**Work item:** Print every one of the records verbatim, omitting nothing.
---- Data
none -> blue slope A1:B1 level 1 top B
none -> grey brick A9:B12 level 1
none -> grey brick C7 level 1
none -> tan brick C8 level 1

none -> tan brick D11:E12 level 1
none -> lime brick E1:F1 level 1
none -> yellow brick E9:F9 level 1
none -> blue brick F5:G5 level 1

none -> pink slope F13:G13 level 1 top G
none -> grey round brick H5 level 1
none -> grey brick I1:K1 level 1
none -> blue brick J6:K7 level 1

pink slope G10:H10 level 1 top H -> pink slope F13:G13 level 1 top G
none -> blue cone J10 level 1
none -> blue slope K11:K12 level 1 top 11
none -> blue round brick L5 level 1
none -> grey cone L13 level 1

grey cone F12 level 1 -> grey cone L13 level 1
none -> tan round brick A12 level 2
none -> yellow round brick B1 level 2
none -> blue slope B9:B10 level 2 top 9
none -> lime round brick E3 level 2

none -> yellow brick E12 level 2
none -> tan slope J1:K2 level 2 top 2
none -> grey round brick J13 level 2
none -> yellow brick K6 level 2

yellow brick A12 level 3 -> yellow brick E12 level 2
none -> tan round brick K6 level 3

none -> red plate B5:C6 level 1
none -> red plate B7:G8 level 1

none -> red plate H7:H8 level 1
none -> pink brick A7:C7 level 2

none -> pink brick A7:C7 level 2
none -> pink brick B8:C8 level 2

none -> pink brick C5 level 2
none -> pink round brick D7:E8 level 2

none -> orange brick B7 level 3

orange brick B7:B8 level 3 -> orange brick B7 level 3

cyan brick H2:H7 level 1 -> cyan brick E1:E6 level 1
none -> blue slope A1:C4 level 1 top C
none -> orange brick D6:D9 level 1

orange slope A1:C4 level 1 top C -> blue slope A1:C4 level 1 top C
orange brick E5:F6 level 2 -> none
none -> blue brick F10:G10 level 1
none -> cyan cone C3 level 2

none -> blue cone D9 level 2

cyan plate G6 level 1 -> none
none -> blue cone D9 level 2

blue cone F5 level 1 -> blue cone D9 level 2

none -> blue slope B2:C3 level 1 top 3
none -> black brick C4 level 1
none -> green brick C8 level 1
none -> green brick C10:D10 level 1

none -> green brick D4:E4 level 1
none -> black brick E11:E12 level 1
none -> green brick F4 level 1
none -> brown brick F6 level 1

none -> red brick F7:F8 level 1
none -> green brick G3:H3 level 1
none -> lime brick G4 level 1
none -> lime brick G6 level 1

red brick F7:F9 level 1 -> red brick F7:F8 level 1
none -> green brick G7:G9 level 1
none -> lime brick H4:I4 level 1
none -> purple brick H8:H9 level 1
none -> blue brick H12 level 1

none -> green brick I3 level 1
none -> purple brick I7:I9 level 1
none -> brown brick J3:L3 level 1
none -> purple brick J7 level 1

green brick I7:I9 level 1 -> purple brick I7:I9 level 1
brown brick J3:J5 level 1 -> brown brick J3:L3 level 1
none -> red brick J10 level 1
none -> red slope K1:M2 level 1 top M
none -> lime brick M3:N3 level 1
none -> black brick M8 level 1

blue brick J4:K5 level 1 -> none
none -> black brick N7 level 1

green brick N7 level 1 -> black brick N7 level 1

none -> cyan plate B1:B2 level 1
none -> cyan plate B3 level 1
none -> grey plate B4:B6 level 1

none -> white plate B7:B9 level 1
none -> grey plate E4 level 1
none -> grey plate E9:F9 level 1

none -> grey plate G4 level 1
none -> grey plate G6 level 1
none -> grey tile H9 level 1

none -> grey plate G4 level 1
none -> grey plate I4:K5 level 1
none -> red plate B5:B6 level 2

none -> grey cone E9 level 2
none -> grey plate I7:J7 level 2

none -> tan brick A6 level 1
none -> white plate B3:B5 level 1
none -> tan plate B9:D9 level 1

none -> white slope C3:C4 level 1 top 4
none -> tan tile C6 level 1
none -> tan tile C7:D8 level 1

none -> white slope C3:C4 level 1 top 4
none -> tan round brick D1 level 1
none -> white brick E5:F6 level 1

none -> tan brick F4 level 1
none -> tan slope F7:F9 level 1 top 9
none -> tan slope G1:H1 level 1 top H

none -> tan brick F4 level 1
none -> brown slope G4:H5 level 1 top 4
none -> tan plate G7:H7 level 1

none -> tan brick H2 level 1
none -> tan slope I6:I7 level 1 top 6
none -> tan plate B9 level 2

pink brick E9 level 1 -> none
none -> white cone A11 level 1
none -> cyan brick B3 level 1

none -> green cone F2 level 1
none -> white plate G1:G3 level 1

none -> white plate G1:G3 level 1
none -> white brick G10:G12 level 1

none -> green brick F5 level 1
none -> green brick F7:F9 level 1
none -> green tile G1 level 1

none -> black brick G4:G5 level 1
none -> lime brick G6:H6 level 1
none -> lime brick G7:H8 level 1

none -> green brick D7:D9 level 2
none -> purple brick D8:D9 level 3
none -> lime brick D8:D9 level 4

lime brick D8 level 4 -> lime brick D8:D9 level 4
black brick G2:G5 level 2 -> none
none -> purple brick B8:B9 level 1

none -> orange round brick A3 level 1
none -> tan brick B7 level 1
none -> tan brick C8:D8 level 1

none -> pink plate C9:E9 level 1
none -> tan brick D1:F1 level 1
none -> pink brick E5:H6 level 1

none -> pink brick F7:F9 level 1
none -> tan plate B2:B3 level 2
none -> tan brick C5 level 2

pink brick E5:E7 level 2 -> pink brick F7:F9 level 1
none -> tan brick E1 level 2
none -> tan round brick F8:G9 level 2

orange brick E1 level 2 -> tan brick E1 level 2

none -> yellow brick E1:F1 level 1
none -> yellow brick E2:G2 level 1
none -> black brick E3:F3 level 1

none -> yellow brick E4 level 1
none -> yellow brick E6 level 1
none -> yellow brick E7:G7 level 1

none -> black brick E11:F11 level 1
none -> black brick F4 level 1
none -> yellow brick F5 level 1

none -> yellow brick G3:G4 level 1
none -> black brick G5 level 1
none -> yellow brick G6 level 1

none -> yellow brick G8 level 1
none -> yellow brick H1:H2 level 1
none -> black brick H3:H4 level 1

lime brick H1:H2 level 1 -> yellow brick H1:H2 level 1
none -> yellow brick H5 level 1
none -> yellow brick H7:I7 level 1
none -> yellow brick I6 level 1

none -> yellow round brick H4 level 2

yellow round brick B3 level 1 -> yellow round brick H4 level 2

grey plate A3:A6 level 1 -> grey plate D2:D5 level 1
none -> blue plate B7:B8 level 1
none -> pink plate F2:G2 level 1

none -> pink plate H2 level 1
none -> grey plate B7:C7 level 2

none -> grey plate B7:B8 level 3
--------
**Your response:**
none -> blue slope A1:B1 level 1 top B
none -> grey brick A9:B12 level 1
none -> grey brick C7 level 1
none -> tan brick C8 level 1

none -> tan brick D11:E12 level 1
none -> lime brick E1:F1 level 1
none -> yellow brick E9:F9 level 1
none -> blue brick F5:G5 level 1

none -> pink slope F13:G13 level 1 top G
none -> grey round brick H5 level 1
none -> grey brick I1:K1 level 1
none -> blue brick J6:K7 level 1

pink slope G10:H10 level 1 top H -> pink slope F13:G13 level 1 top G
none -> blue cone J10 level 1
none -> blue slope K11:K12 level 1 top 11
none -> blue round brick L5 level 1
none -> grey cone L13 level 1

grey cone F12 level 1 -> grey cone L13 level 1
none -> tan round brick A12 level 2
none -> yellow round brick B1 level 2
none -> blue slope B9:B10 level 2 top 9
none -> lime round brick E3 level 2

none -> yellow brick E12 level 2
none -> tan slope J1:K2 level 2 top 2
none -> grey round brick J13 level 2
none -> yellow brick K6 level 2

yellow brick A12 level 3 -> yellow brick E12 level 2
none -> tan round brick K6 level 3

none -> red plate B5:C6 level 1
none -> red plate B7:G8 level 1

none -> red plate H7:H8 level 1
none -> pink brick A7:C7 level 2

none -> pink brick A7:C7 level 2
none -> pink brick B8:C8 level 2

none -> pink brick C5 level 2
none -> pink round brick D7:E8 level 2

none -> orange brick B7 level 3

orange brick B7:B8 level 3 -> orange brick B7 level 3

cyan brick H2:H7 level 1 -> cyan brick E1:E6 level 1
none -> blue slope A1:C4 level 1 top C
none -> orange brick D6:D9 level 1

orange slope A1:C4 level 1 top C -> blue slope A1:C4 level 1 top C
orange brick E5:F6 level 2 -> none
none -> blue brick F10:G10 level 1
none -> cyan cone C3 level 2

none -> blue cone D9 level 2

cyan plate G6 level 1 -> none
none -> blue cone D9 level 2

blue cone F5 level 1 -> blue cone D9 level 2

none -> blue slope B2:C3 level 1 top 3
none -> black brick C4 level 1
none -> green brick C8 level 1
none -> green brick C10:D10 level 1

none -> green brick D4:E4 level 1
none -> black brick E11:E12 level 1
none -> green brick F4 level 1
none -> brown brick F6 level 1

none -> red brick F7:F8 level 1
none -> green brick G3:H3 level 1
none -> lime brick G4 level 1
none -> lime brick G6 level 1

red brick F7:F9 level 1 -> red brick F7:F8 level 1
none -> green brick G7:G9 level 1
none -> lime brick H4:I4 level 1
none -> purple brick H8:H9 level 1
none -> blue brick H12 level 1

none -> green brick I3 level 1
none -> purple brick I7:I9 level 1
none -> brown brick J3:L3 level 1
none -> purple brick J7 level 1

green brick I7:I9 level 1 -> purple brick I7:I9 level 1
brown brick J3:J5 level 1 -> brown brick J3:L3 level 1
none -> red brick J10 level 1
none -> red slope K1:M2 level 1 top M
none -> lime brick M3:N3 level 1
none -> black brick M8 level 1

blue brick J4:K5 level 1 -> none
none -> black brick N7 level 1

green brick N7 level 1 -> black brick N7 level 1

none -> cyan plate B1:B2 level 1
none -> cyan plate B3 level 1
none -> grey plate B4:B6 level 1

none -> white plate B7:B9 level 1
none -> grey plate E4 level 1
none -> grey plate E9:F9 level 1

none -> grey plate G4 level 1
none -> grey plate G6 level 1
none -> grey tile H9 level 1

none -> grey plate G4 level 1
none -> grey plate I4:K5 level 1
none -> red plate B5:B6 level 2

none -> grey cone E9 level 2
none -> grey plate I7:J7 level 2

none -> tan brick A6 level 1
none -> white plate B3:B5 level 1
none -> tan plate B9:D9 level 1

none -> white slope C3:C4 level 1 top 4
none -> tan tile C6 level 1
none -> tan tile C7:D8 level 1

none -> white slope C3:C4 level 1 top 4
none -> tan round brick D1 level 1
none -> white brick E5:F6 level 1

none -> tan brick F4 level 1
none -> tan slope F7:F9 level 1 top 9
none -> tan slope G1:H1 level 1 top H

none -> tan brick F4 level 1
none -> brown slope G4:H5 level 1 top 4
none -> tan plate G7:H7 level 1

none -> tan brick H2 level 1
none -> tan slope I6:I7 level 1 top 6
none -> tan plate B9 level 2

pink brick E9 level 1 -> none
none -> white cone A11 level 1
none -> cyan brick B3 level 1

none -> green cone F2 level 1
none -> white plate G1:G3 level 1

none -> white plate G1:G3 level 1
none -> white brick G10:G12 level 1

none -> green brick F5 level 1
none -> green brick F7:F9 level 1
none -> green tile G1 level 1

none -> black brick G4:G5 level 1
none -> lime brick G6:H6 level 1
none -> lime brick G7:H8 level 1

none -> green brick D7:D9 level 2
none -> purple brick D8:D9 level 3
none -> lime brick D8:D9 level 4

lime brick D8 level 4 -> lime brick D8:D9 level 4
black brick G2:G5 level 2 -> none
none -> purple brick B8:B9 level 1

none -> orange round brick A3 level 1
none -> tan brick B7 level 1
none -> tan brick C8:D8 level 1

none -> pink plate C9:E9 level 1
none -> tan brick D1:F1 level 1
none -> pink brick E5:H6 level 1

none -> pink brick F7:F9 level 1
none -> tan plate B2:B3 level 2
none -> tan brick C5 level 2

pink brick E5:E7 level 2 -> pink brick F7:F9 level 1
none -> tan brick E1 level 2
none -> tan round brick F8:G9 level 2

orange brick E1 level 2 -> tan brick E1 level 2

none -> yellow brick E1:F1 level 1
none -> yellow brick E2:G2 level 1
none -> black brick E3:F3 level 1

none -> yellow brick E4 level 1
none -> yellow brick E6 level 1
none -> yellow brick E7:G7 level 1

none -> black brick E11:F11 level 1
none -> black brick F4 level 1
none -> yellow brick F5 level 1

none -> yellow brick G3:G4 level 1
none -> black brick G5 level 1
none -> yellow brick G6 level 1

none -> yellow brick G8 level 1
none -> yellow brick H1:H2 level 1
none -> black brick H3:H4 level 1

lime brick H1:H2 level 1 -> yellow brick H1:H2 level 1
none -> yellow brick H5 level 1
none -> yellow brick H7:I7 level 1
none -> yellow brick I6 level 1

none -> yellow round brick H4 level 2

yellow round brick B3 level 1 -> yellow round brick H4 level 2

grey plate A3:A6 level 1 -> grey plate D2:D5 level 1
none -> blue plate B7:B8 level 1
none -> pink plate F2:G2 level 1

none -> pink plate H2 level 1
none -> grey plate B7:C7 level 2

none -> grey plate B7:B8 level 3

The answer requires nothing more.